[Opening Data to process section]
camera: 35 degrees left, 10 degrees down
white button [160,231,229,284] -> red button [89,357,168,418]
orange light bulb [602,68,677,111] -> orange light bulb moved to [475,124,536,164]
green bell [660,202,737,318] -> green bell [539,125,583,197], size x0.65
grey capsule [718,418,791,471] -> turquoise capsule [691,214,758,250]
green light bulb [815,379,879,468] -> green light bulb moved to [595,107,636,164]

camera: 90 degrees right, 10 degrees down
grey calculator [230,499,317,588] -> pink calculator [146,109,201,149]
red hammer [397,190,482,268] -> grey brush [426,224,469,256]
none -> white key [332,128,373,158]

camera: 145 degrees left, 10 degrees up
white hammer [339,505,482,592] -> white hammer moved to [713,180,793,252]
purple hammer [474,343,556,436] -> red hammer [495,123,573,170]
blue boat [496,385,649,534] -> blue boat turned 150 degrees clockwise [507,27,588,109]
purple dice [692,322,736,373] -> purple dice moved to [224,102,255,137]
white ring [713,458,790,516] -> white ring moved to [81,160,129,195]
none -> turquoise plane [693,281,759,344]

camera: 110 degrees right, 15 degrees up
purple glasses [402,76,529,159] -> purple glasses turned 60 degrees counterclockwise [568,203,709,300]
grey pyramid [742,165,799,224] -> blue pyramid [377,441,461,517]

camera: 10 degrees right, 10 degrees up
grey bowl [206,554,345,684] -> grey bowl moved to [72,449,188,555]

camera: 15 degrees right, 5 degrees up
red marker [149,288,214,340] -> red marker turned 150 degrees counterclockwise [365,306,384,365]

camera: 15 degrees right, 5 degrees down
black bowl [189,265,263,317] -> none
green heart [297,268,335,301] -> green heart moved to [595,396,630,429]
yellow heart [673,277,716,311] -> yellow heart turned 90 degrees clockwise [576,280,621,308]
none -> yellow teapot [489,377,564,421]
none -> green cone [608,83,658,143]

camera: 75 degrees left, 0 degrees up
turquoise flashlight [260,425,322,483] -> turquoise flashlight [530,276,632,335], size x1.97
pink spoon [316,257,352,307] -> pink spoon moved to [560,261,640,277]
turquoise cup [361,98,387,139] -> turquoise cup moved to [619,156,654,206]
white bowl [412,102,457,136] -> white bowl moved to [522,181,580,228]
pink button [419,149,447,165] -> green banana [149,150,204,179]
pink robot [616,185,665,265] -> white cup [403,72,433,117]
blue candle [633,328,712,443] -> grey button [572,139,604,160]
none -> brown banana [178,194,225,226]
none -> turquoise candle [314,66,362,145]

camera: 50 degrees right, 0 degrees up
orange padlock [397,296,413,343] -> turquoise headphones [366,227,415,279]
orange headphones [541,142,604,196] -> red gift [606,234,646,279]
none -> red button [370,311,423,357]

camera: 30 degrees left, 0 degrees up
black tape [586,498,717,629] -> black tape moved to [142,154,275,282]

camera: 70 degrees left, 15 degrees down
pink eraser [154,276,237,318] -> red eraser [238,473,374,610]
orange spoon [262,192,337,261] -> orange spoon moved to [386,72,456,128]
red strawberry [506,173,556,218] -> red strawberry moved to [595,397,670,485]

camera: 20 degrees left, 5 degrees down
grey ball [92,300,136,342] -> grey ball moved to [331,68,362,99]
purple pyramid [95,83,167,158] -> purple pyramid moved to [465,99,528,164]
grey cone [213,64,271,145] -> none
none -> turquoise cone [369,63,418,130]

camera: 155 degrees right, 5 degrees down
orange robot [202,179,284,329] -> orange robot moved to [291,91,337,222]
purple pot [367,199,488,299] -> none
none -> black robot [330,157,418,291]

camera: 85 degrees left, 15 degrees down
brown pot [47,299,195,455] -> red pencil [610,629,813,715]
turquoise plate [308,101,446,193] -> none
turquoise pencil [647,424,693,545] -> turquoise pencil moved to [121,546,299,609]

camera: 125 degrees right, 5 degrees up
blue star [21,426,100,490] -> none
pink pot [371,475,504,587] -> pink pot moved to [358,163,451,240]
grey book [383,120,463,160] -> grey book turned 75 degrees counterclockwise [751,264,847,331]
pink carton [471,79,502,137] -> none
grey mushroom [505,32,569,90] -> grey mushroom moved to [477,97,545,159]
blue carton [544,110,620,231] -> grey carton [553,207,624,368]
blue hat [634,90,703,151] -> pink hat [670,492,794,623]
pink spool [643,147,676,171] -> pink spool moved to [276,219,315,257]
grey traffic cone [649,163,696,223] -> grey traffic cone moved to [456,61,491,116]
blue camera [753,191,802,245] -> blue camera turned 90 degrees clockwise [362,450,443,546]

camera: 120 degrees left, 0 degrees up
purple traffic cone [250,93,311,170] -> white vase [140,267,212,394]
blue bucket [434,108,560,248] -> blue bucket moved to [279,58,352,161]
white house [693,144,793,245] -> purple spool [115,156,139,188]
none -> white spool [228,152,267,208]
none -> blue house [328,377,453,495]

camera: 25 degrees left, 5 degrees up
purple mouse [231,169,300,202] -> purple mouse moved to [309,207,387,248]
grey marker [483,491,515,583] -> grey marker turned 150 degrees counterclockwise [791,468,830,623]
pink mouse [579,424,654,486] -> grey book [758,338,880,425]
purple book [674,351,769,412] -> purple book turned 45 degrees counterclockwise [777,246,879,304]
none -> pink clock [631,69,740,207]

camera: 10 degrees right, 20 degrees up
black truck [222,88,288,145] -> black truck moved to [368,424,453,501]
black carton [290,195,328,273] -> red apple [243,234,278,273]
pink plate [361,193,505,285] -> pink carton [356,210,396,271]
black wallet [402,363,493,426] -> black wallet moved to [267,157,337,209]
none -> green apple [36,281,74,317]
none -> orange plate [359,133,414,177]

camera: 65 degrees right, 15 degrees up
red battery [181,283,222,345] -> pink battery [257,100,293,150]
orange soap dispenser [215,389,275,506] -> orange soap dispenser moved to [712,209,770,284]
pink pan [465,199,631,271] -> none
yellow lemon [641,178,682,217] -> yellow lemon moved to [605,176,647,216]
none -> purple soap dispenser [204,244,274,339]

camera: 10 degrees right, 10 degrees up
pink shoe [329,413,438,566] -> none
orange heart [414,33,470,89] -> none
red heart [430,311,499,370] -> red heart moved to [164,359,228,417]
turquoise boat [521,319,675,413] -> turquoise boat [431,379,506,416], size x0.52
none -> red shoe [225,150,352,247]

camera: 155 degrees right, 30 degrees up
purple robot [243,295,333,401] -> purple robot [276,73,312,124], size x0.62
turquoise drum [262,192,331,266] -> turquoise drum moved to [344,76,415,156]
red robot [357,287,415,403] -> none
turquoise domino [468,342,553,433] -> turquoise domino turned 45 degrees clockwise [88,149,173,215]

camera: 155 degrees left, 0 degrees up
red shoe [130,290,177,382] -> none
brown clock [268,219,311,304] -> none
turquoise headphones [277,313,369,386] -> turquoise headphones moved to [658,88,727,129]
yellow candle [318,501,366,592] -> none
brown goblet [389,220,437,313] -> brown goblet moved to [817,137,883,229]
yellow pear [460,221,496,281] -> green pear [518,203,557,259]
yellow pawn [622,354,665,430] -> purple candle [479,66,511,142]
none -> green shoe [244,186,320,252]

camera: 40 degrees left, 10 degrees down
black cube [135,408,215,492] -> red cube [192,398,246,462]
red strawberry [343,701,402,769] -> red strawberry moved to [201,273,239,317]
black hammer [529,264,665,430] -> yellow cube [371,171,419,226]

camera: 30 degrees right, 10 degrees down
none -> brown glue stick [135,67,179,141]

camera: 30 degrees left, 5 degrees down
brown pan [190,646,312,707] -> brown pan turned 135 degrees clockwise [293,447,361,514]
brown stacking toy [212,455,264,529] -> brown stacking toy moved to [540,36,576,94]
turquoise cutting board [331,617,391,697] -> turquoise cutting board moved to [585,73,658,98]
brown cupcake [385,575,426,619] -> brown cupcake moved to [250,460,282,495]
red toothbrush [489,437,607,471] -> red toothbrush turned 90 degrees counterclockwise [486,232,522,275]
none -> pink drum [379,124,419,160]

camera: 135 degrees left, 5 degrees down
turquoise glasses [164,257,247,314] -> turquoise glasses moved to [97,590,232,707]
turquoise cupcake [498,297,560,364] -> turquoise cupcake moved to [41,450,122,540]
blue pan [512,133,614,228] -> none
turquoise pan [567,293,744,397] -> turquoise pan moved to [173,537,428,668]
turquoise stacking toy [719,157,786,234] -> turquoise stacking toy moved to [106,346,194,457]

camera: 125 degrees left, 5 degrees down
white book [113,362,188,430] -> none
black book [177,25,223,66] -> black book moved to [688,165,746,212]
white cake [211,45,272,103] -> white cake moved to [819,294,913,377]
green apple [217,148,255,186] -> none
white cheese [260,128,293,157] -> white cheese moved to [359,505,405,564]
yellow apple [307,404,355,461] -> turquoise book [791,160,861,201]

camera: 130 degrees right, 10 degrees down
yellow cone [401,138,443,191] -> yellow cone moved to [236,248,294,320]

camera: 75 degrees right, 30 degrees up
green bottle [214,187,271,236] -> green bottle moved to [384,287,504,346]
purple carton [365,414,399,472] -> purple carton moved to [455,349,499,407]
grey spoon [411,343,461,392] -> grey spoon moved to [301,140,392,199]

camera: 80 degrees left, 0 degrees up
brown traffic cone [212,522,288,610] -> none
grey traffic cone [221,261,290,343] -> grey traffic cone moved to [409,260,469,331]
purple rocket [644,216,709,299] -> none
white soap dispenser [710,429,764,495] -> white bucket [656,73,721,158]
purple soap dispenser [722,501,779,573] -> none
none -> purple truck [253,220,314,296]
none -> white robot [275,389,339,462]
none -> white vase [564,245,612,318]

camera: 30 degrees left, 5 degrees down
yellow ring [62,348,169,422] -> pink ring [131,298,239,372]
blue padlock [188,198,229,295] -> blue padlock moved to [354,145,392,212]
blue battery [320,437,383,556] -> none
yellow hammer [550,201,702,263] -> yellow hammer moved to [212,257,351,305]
[Closing Data to process section]
> Exercise prompt
Taking the lines above, repeat exactly those from the line that contains "brown pot [47,299,195,455]" through the line that contains "pink pot [371,475,504,587]", and both of those lines as well. Include nothing else.

> Result of this task
brown pot [47,299,195,455] -> red pencil [610,629,813,715]
turquoise plate [308,101,446,193] -> none
turquoise pencil [647,424,693,545] -> turquoise pencil moved to [121,546,299,609]

camera: 125 degrees right, 5 degrees up
blue star [21,426,100,490] -> none
pink pot [371,475,504,587] -> pink pot moved to [358,163,451,240]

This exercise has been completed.